Task requirements - In the records below, find the line with "red brick C1:D1" and the line with "white round brick C2"; return exactly those lines and every line between them.

Records shown -
━━━━

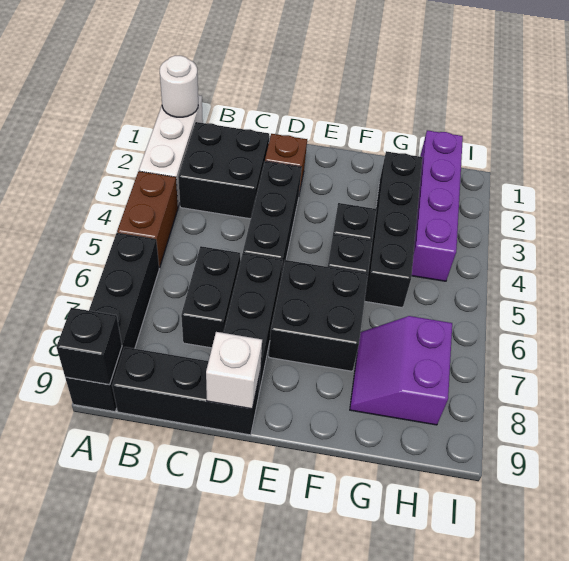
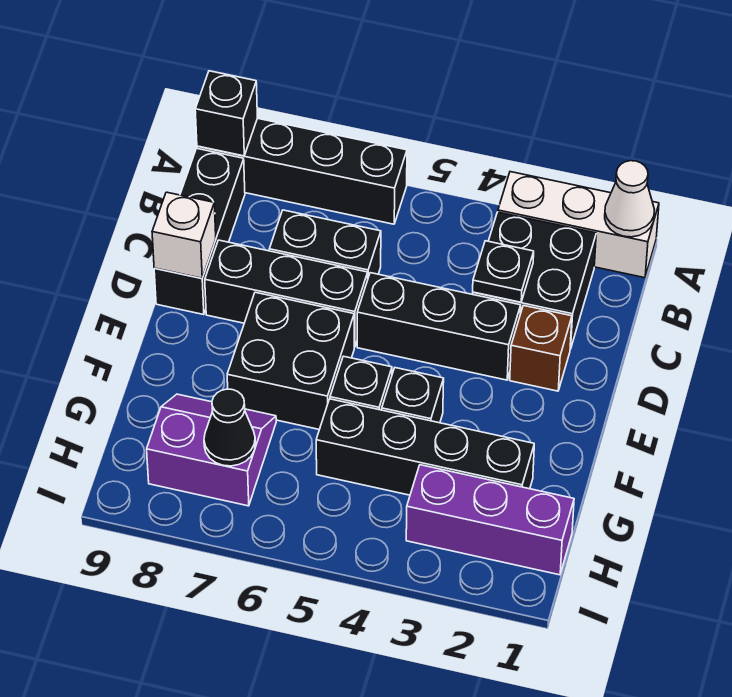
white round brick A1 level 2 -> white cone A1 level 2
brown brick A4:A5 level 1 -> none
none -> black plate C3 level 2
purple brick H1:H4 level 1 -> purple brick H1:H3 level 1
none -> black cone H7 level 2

━━━━

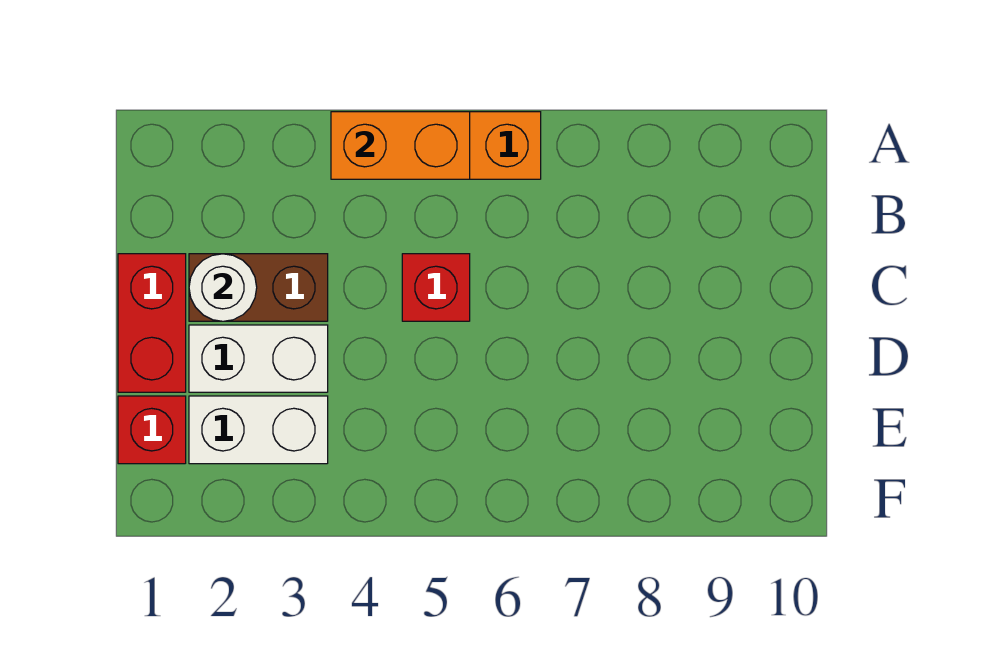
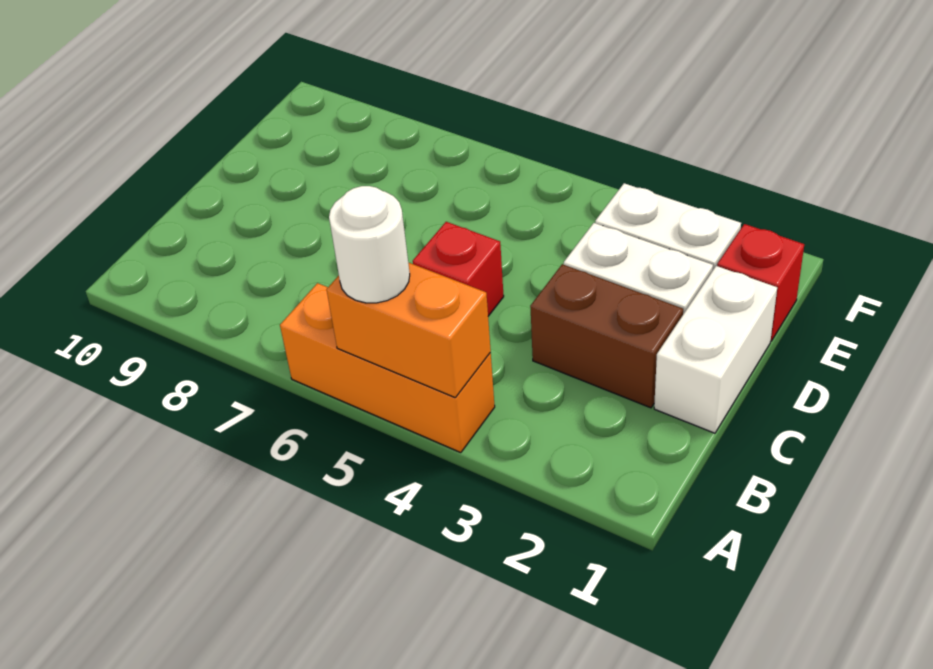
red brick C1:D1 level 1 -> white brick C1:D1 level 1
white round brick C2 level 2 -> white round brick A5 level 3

━━━━

Result -
red brick C1:D1 level 1 -> white brick C1:D1 level 1
white round brick C2 level 2 -> white round brick A5 level 3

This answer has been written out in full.